» **What needs to be done**:
Could you repeat every line below exactly, skipping the images?

** Opening Data to use block **

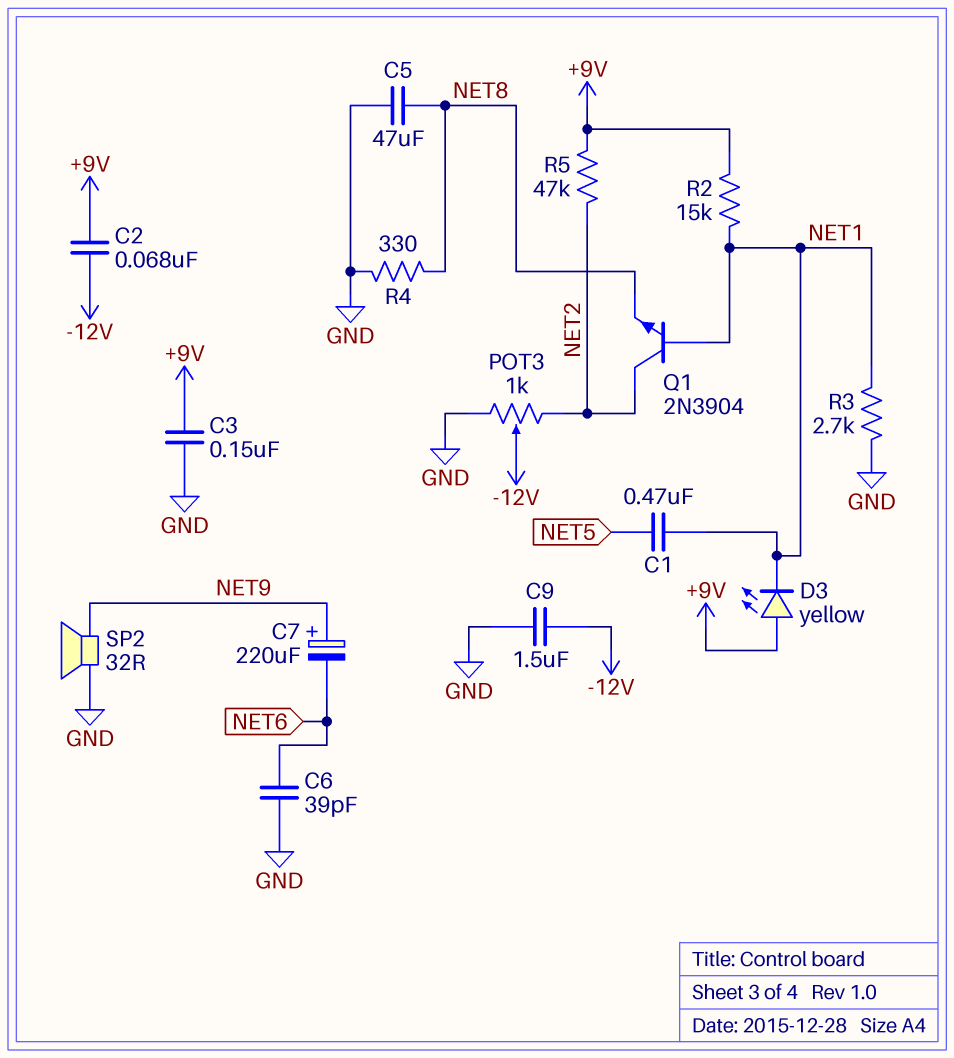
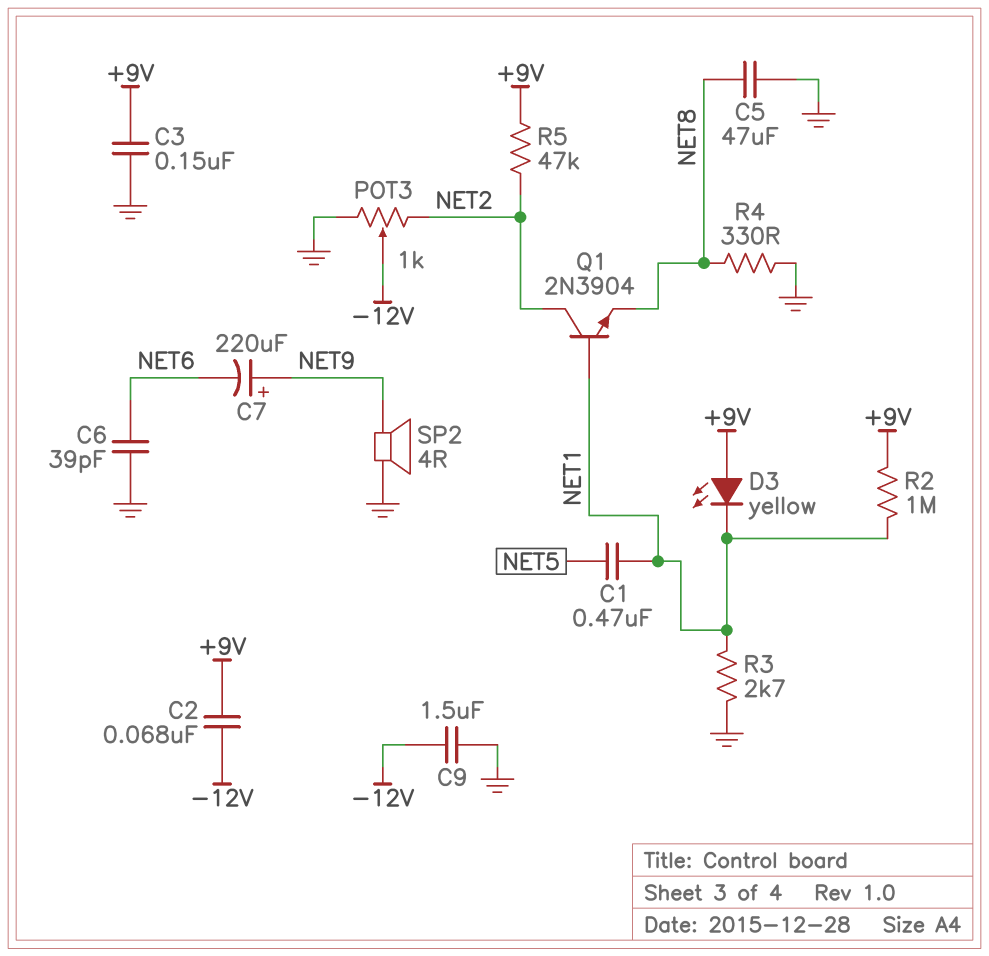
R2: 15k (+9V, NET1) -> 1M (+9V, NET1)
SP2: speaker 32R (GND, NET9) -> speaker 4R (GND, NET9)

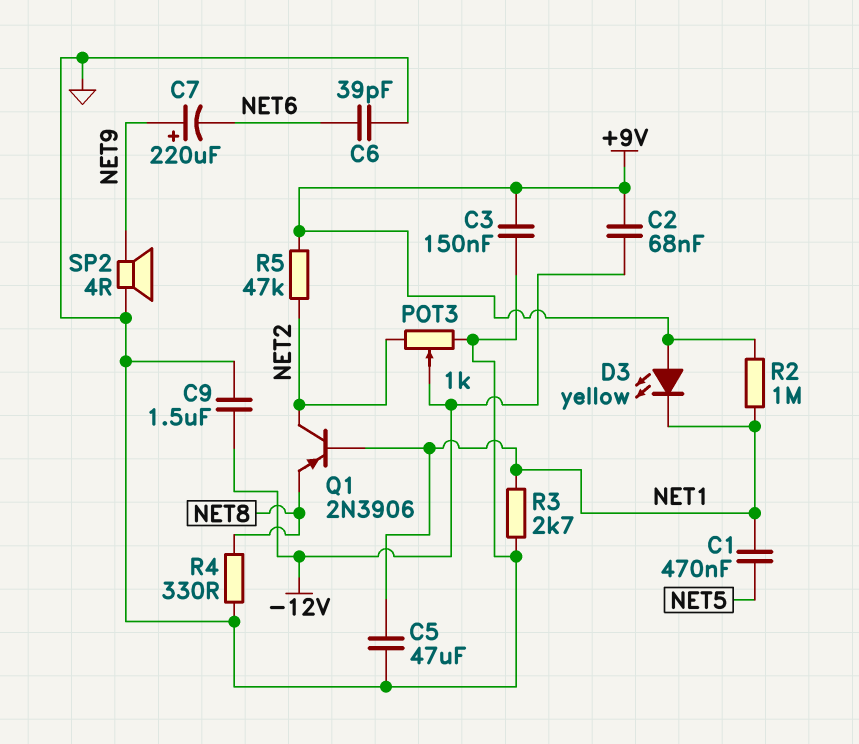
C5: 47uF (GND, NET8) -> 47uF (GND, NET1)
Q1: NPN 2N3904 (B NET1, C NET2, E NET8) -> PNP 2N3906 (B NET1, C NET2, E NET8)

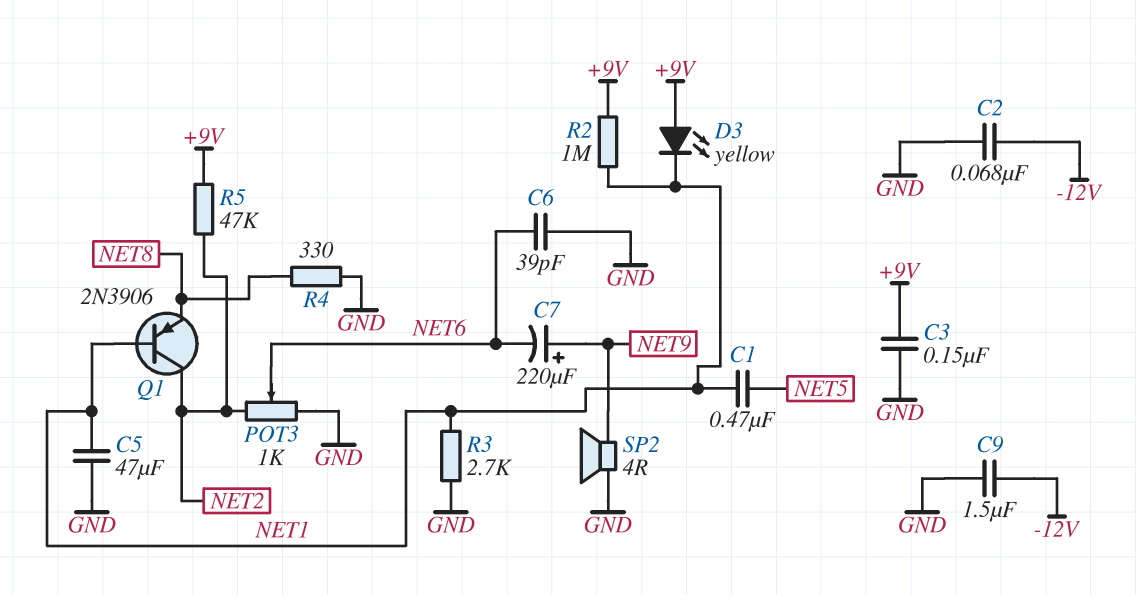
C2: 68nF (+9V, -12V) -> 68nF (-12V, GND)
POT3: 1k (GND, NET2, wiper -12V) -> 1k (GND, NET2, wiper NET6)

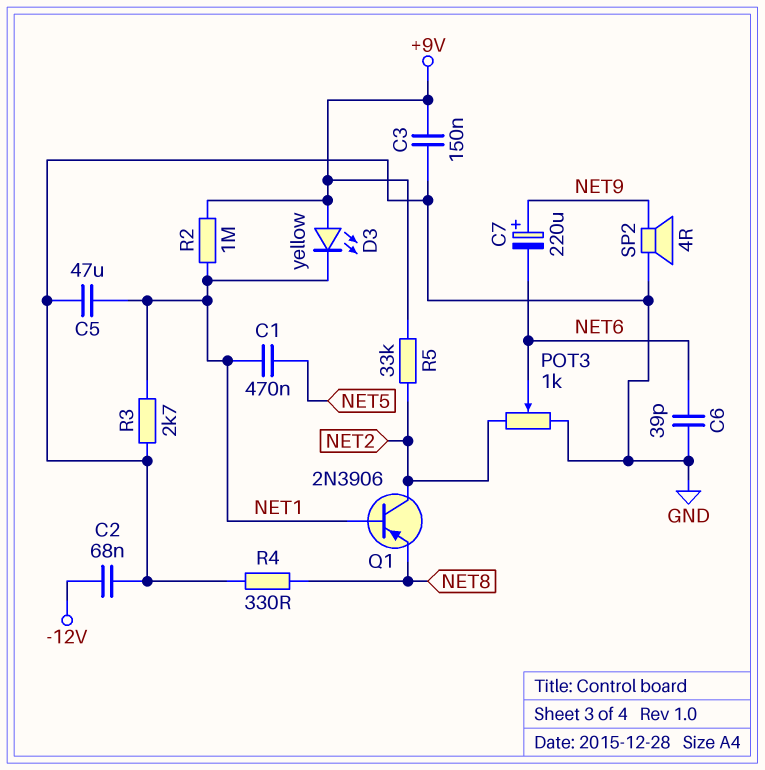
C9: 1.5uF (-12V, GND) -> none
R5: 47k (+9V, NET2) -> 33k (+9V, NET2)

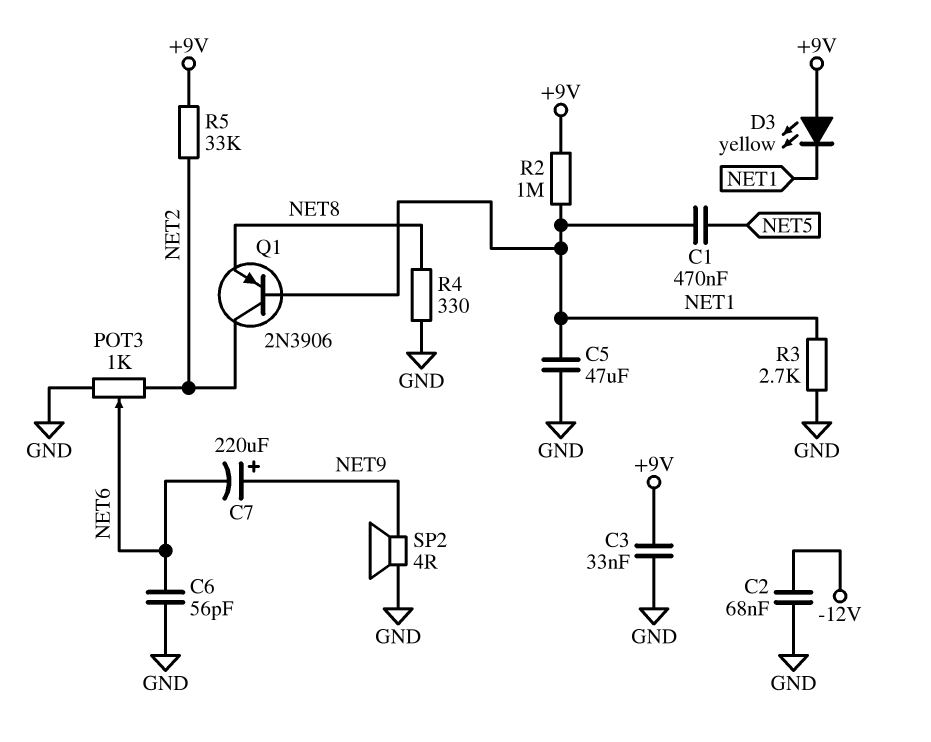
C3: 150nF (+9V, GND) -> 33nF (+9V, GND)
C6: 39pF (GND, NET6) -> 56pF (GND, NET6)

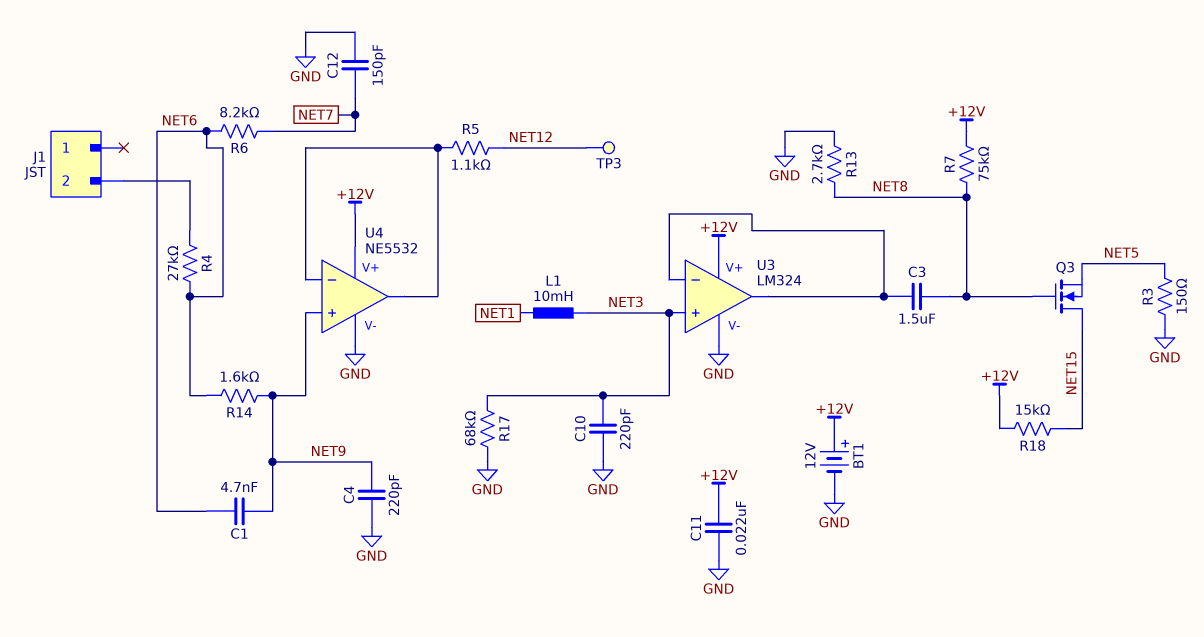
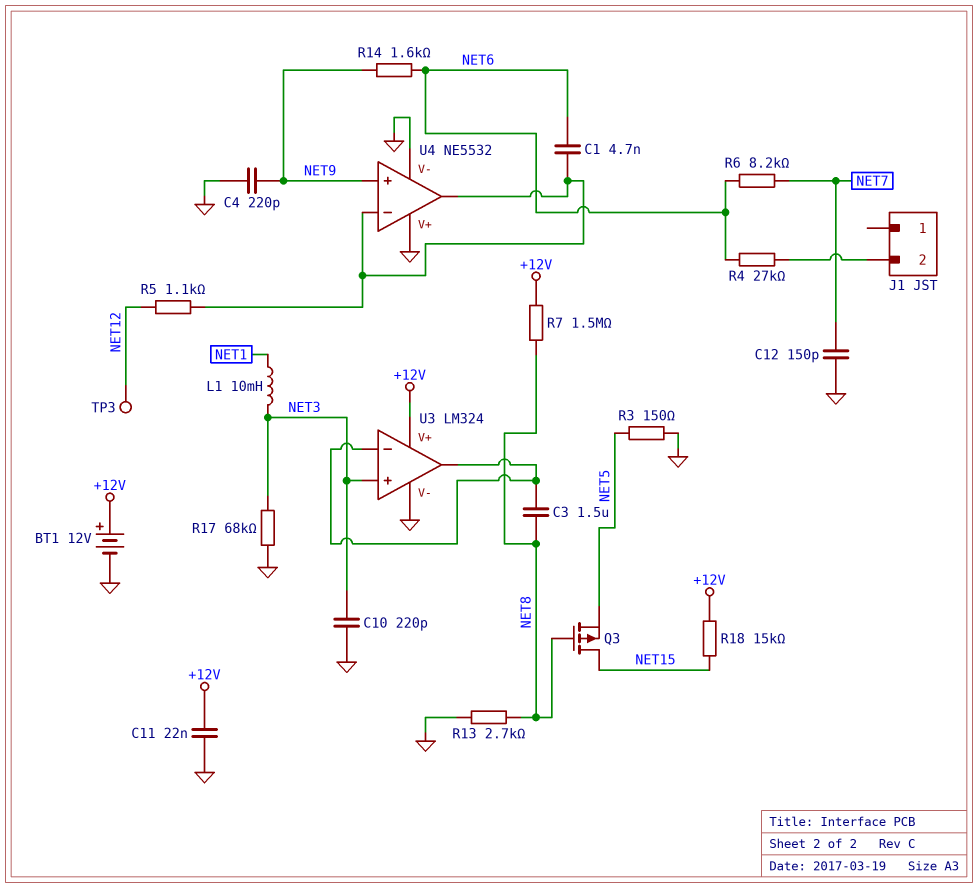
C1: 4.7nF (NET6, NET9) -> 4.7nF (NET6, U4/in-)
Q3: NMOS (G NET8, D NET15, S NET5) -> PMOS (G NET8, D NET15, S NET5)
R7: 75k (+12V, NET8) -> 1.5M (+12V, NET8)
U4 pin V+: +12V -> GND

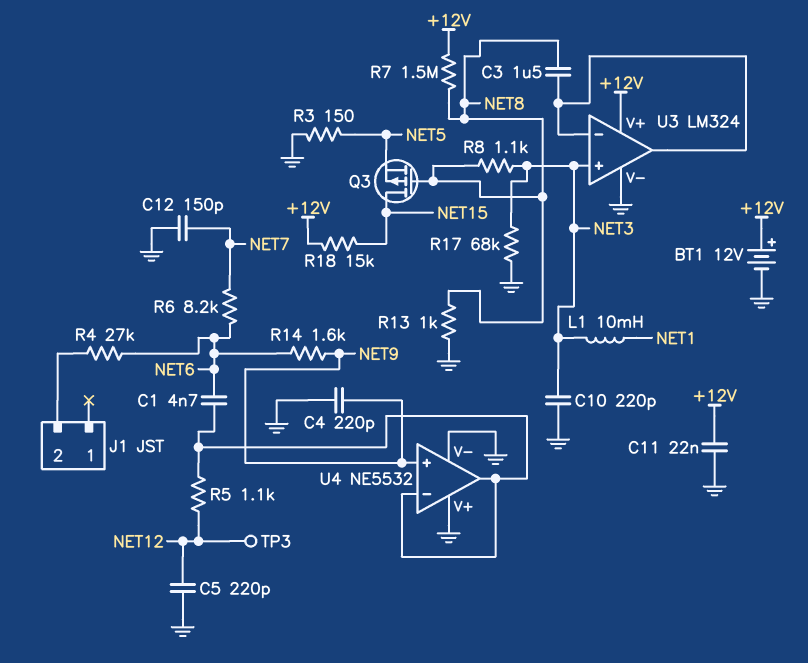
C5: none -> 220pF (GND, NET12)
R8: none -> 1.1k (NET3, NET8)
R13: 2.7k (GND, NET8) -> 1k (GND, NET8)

** Closing Data to use block **

» **Solution for this task**:
R2: 15k (+9V, NET1) -> 1M (+9V, NET1)
SP2: speaker 32R (GND, NET9) -> speaker 4R (GND, NET9)

C5: 47uF (GND, NET8) -> 47uF (GND, NET1)
Q1: NPN 2N3904 (B NET1, C NET2, E NET8) -> PNP 2N3906 (B NET1, C NET2, E NET8)

C2: 68nF (+9V, -12V) -> 68nF (-12V, GND)
POT3: 1k (GND, NET2, wiper -12V) -> 1k (GND, NET2, wiper NET6)

C9: 1.5uF (-12V, GND) -> none
R5: 47k (+9V, NET2) -> 33k (+9V, NET2)

C3: 150nF (+9V, GND) -> 33nF (+9V, GND)
C6: 39pF (GND, NET6) -> 56pF (GND, NET6)

C1: 4.7nF (NET6, NET9) -> 4.7nF (NET6, U4/in-)
Q3: NMOS (G NET8, D NET15, S NET5) -> PMOS (G NET8, D NET15, S NET5)
R7: 75k (+12V, NET8) -> 1.5M (+12V, NET8)
U4 pin V+: +12V -> GND

C5: none -> 220pF (GND, NET12)
R8: none -> 1.1k (NET3, NET8)
R13: 2.7k (GND, NET8) -> 1k (GND, NET8)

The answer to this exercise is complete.